## Trechos dos itens

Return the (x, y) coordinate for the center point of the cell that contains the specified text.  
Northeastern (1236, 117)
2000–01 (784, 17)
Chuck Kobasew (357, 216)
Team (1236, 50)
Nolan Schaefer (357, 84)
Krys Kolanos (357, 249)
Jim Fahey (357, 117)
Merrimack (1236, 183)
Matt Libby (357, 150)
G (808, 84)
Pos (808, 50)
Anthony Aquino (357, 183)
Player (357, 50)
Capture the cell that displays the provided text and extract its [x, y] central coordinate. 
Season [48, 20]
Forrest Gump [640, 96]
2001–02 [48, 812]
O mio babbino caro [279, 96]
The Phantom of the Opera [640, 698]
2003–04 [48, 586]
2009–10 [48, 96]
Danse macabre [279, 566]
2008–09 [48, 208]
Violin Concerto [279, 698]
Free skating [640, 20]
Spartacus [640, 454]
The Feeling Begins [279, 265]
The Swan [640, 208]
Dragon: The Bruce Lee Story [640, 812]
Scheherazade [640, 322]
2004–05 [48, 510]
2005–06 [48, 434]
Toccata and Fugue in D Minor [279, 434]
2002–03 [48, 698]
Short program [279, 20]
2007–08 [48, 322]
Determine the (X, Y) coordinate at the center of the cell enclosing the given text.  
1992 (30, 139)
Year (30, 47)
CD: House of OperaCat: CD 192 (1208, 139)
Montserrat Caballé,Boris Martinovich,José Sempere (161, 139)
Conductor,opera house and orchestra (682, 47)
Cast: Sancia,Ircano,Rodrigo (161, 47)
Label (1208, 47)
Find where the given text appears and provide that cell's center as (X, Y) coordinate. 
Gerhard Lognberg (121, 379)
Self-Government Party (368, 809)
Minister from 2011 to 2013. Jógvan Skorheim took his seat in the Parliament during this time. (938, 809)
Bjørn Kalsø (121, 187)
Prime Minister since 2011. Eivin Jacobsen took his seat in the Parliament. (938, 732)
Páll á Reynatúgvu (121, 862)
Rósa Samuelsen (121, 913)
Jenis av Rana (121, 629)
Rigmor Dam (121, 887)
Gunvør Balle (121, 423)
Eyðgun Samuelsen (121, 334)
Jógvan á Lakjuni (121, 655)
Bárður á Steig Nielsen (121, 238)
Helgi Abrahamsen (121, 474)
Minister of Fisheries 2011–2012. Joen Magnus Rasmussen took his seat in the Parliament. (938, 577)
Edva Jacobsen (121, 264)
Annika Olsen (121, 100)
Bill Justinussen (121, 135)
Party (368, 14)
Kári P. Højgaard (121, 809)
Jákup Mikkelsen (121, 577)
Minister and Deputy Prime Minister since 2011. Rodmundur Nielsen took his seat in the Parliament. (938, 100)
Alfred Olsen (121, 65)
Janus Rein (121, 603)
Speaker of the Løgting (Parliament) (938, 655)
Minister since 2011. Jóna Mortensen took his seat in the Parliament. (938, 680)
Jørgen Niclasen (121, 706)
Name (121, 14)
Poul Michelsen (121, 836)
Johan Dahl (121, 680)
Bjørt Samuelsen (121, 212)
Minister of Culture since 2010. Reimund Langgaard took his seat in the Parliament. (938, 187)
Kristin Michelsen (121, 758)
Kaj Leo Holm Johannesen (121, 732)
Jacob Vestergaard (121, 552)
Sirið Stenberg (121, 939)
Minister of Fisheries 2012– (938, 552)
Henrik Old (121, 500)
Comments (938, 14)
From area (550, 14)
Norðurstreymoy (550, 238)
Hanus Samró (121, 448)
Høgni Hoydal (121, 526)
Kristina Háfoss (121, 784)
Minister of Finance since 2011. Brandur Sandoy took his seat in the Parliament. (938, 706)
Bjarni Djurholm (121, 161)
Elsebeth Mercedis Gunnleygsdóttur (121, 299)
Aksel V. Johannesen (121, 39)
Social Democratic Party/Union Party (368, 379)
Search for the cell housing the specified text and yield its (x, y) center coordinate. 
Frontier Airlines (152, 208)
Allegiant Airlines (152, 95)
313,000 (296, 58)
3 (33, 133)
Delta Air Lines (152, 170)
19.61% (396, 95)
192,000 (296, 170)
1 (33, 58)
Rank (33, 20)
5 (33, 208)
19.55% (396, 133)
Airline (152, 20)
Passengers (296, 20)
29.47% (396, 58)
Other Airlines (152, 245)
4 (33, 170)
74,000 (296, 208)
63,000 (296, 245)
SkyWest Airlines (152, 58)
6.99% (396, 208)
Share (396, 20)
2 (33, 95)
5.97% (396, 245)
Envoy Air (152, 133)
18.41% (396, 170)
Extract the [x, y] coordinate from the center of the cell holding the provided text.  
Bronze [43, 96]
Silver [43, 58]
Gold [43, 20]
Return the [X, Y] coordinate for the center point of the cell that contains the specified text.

## O que se pede
Reproduza todas as linhas dos itens acima, sem alterar nada.

## Resultado da tarefa
Return the (x, y) coordinate for the center point of the cell that contains the specified text.  
Northeastern (1236, 117)
2000–01 (784, 17)
Chuck Kobasew (357, 216)
Team (1236, 50)
Nolan Schaefer (357, 84)
Krys Kolanos (357, 249)
Jim Fahey (357, 117)
Merrimack (1236, 183)
Matt Libby (357, 150)
G (808, 84)
Pos (808, 50)
Anthony Aquino (357, 183)
Player (357, 50)
Capture the cell that displays the provided text and extract its [x, y] central coordinate. 
Season [48, 20]
Forrest Gump [640, 96]
2001–02 [48, 812]
O mio babbino caro [279, 96]
The Phantom of the Opera [640, 698]
2003–04 [48, 586]
2009–10 [48, 96]
Danse macabre [279, 566]
2008–09 [48, 208]
Violin Concerto [279, 698]
Free skating [640, 20]
Spartacus [640, 454]
The Feeling Begins [279, 265]
The Swan [640, 208]
Dragon: The Bruce Lee Story [640, 812]
Scheherazade [640, 322]
2004–05 [48, 510]
2005–06 [48, 434]
Toccata and Fugue in D Minor [279, 434]
2002–03 [48, 698]
Short program [279, 20]
2007–08 [48, 322]
Determine the (X, Y) coordinate at the center of the cell enclosing the given text.  
1992 (30, 139)
Year (30, 47)
CD: House of OperaCat: CD 192 (1208, 139)
Montserrat Caballé,Boris Martinovich,José Sempere (161, 139)
Conductor,opera house and orchestra (682, 47)
Cast: Sancia,Ircano,Rodrigo (161, 47)
Label (1208, 47)
Find where the given text appears and provide that cell's center as (X, Y) coordinate. 
Gerhard Lognberg (121, 379)
Self-Government Party (368, 809)
Minister from 2011 to 2013. Jógvan Skorheim took his seat in the Parliament during this time. (938, 809)
Bjørn Kalsø (121, 187)
Prime Minister since 2011. Eivin Jacobsen took his seat in the Parliament. (938, 732)
Páll á Reynatúgvu (121, 862)
Rósa Samuelsen (121, 913)
Jenis av Rana (121, 629)
Rigmor Dam (121, 887)
Gunvør Balle (121, 423)
Eyðgun Samuelsen (121, 334)
Jógvan á Lakjuni (121, 655)
Bárður á Steig Nielsen (121, 238)
Helgi Abrahamsen (121, 474)
Minister of Fisheries 2011–2012. Joen Magnus Rasmussen took his seat in the Parliament. (938, 577)
Edva Jacobsen (121, 264)
Annika Olsen (121, 100)
Bill Justinussen (121, 135)
Party (368, 14)
Kári P. Højgaard (121, 809)
Jákup Mikkelsen (121, 577)
Minister and Deputy Prime Minister since 2011. Rodmundur Nielsen took his seat in the Parliament. (938, 100)
Alfred Olsen (121, 65)
Janus Rein (121, 603)
Speaker of the Løgting (Parliament) (938, 655)
Minister since 2011. Jóna Mortensen took his seat in the Parliament. (938, 680)
Jørgen Niclasen (121, 706)
Name (121, 14)
Poul Michelsen (121, 836)
Johan Dahl (121, 680)
Bjørt Samuelsen (121, 212)
Minister of Culture since 2010. Reimund Langgaard took his seat in the Parliament. (938, 187)
Kristin Michelsen (121, 758)
Kaj Leo Holm Johannesen (121, 732)
Jacob Vestergaard (121, 552)
Sirið Stenberg (121, 939)
Minister of Fisheries 2012– (938, 552)
Henrik Old (121, 500)
Comments (938, 14)
From area (550, 14)
Norðurstreymoy (550, 238)
Hanus Samró (121, 448)
Høgni Hoydal (121, 526)
Kristina Háfoss (121, 784)
Minister of Finance since 2011. Brandur Sandoy took his seat in the Parliament. (938, 706)
Bjarni Djurholm (121, 161)
Elsebeth Mercedis Gunnleygsdóttur (121, 299)
Aksel V. Johannesen (121, 39)
Social Democratic Party/Union Party (368, 379)
Search for the cell housing the specified text and yield its (x, y) center coordinate. 
Frontier Airlines (152, 208)
Allegiant Airlines (152, 95)
313,000 (296, 58)
3 (33, 133)
Delta Air Lines (152, 170)
19.61% (396, 95)
192,000 (296, 170)
1 (33, 58)
Rank (33, 20)
5 (33, 208)
19.55% (396, 133)
Airline (152, 20)
Passengers (296, 20)
29.47% (396, 58)
Other Airlines (152, 245)
4 (33, 170)
74,000 (296, 208)
63,000 (296, 245)
SkyWest Airlines (152, 58)
6.99% (396, 208)
Share (396, 20)
2 (33, 95)
5.97% (396, 245)
Envoy Air (152, 133)
18.41% (396, 170)
Extract the [x, y] coordinate from the center of the cell holding the provided text.  
Bronze [43, 96]
Silver [43, 58]
Gold [43, 20]
Return the [X, Y] coordinate for the center point of the cell that contains the specified text.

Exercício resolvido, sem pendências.